PROBLEM DESCRIPTION:
The lines to copy from the data below are those that hold the string "grey".

DATA FOR THE TASK:
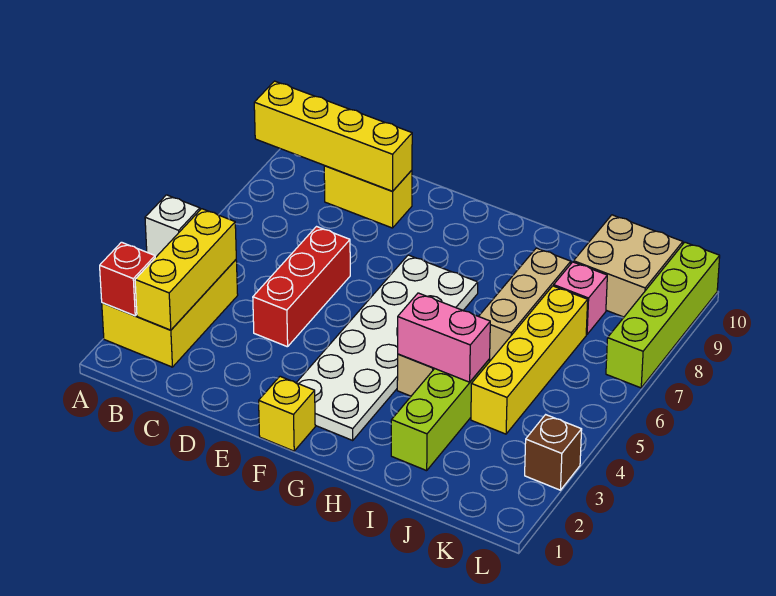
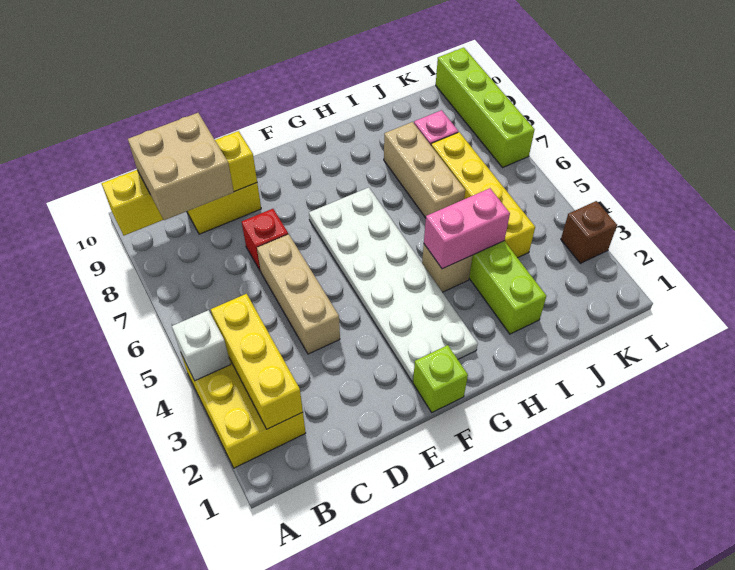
red brick A2 level 2 -> red brick D7 level 1
red brick D4:D6 level 1 -> tan brick D4:D6 level 1
yellow brick F1 level 1 -> lime brick F1 level 1
tan brick J9:K10 level 1 -> tan brick B8:C9 level 3

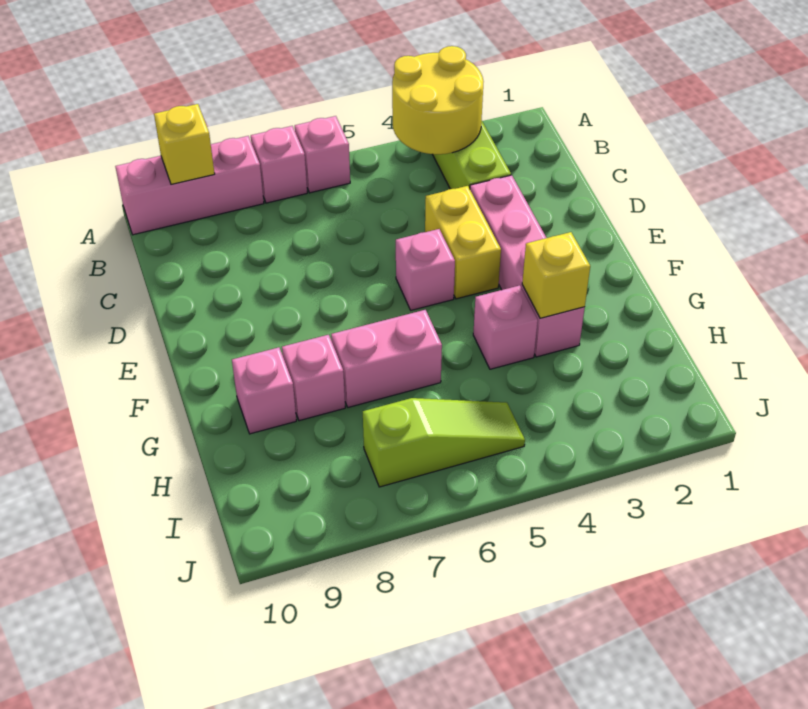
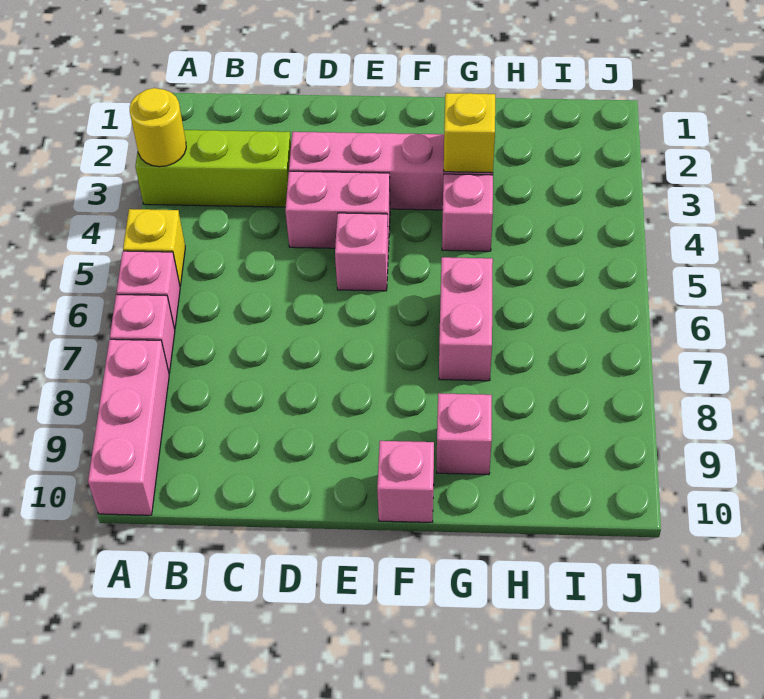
yellow round brick A3:B4 level 2 -> yellow round brick A3 level 2
yellow brick A9 level 2 -> yellow brick A5 level 1
yellow brick D4:E4 level 1 -> pink brick D4:E4 level 1
pink brick G8 level 1 -> pink brick F10 level 1
lime slope I5:I7 level 1 top 7 -> none

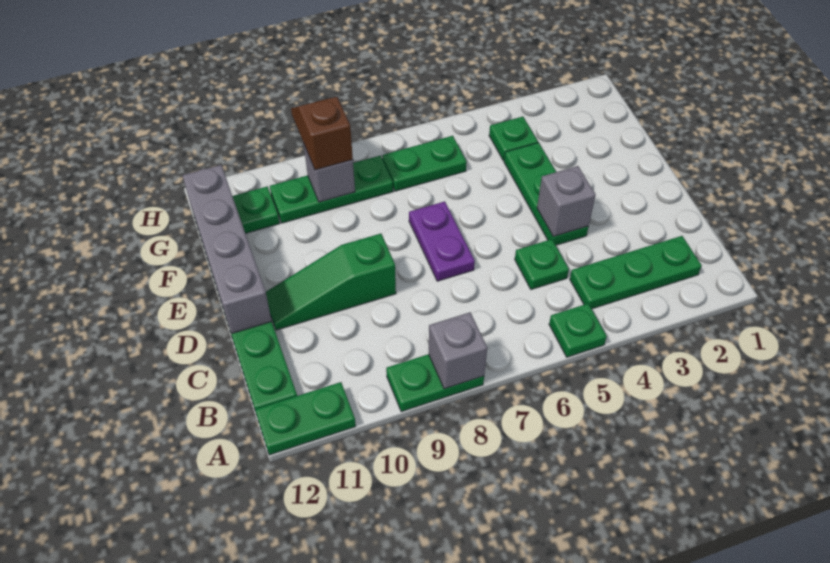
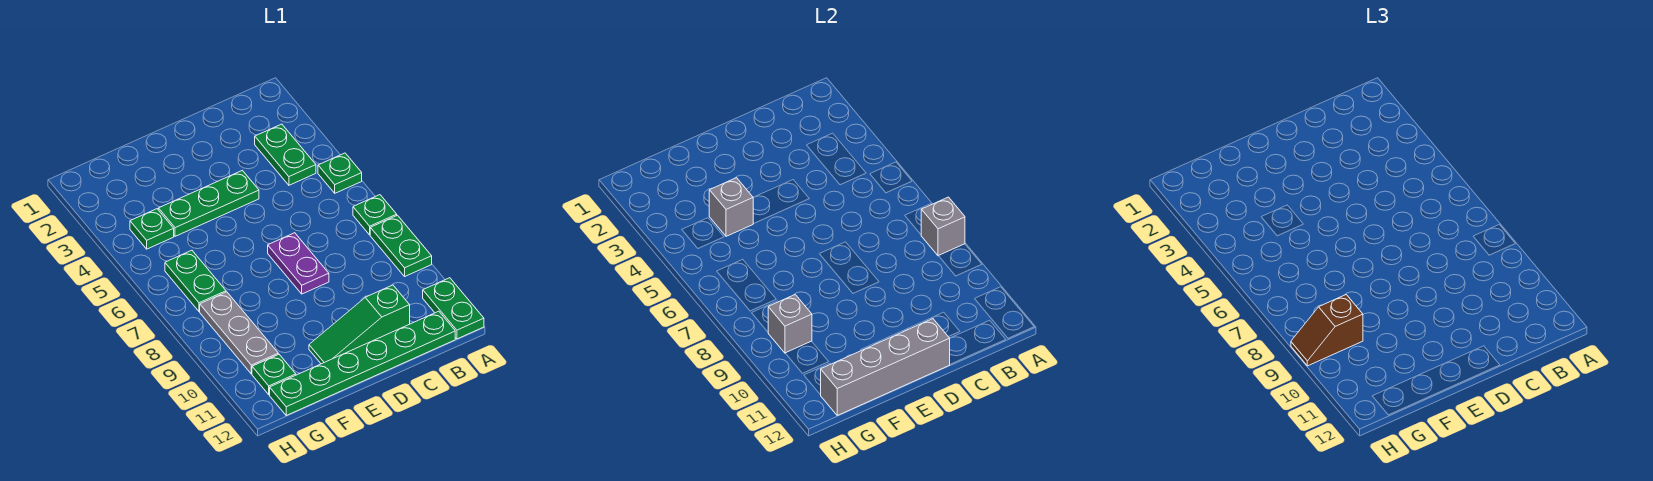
green plate B2:B4 level 1 -> green plate B3:B4 level 1
green plate C5 level 1 -> green plate A7 level 1
grey brick D4 level 2 -> grey brick F4 level 2
purple plate D7:E7 level 1 -> purple plate D7:D8 level 1
green slope D9:D11 level 1 top 9 -> green slope C11:E11 level 1 top C
green plate G8:G10 level 1 -> grey plate G8:G10 level 1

RESPONSE FOR THIS EXERCISE:
grey brick D4 level 2 -> grey brick F4 level 2
green plate G8:G10 level 1 -> grey plate G8:G10 level 1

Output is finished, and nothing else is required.